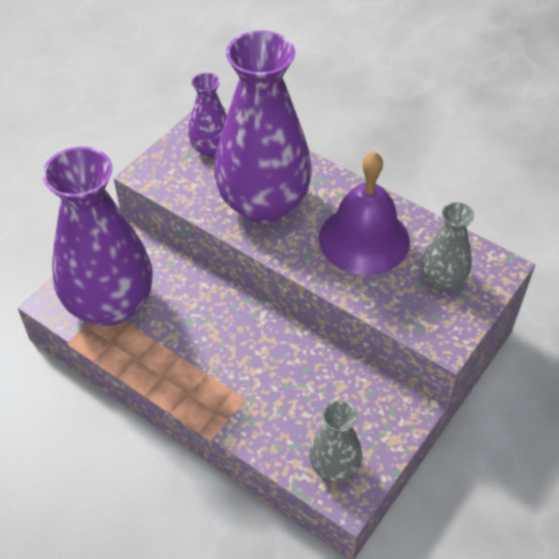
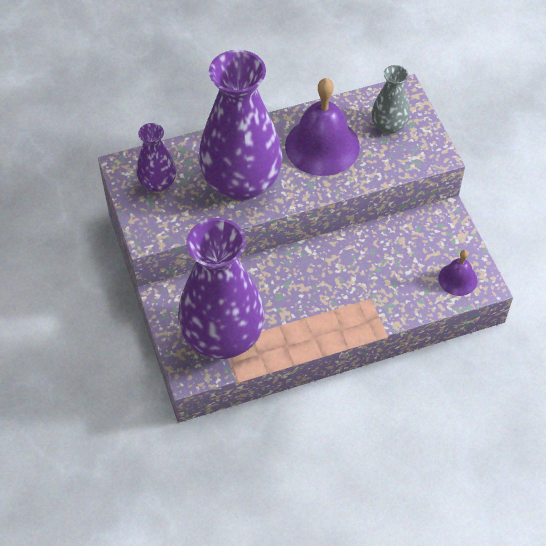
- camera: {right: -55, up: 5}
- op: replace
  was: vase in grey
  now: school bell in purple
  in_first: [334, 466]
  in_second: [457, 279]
........
#### EXERCISE OBJECTIVE
Would you print the listing above in full, exactly, but with no pictures?

#### RESPONSE
- camera: {right: -55, up: 5}
- op: replace
  was: vase in grey
  now: school bell in purple
  in_first: [334, 466]
  in_second: [457, 279]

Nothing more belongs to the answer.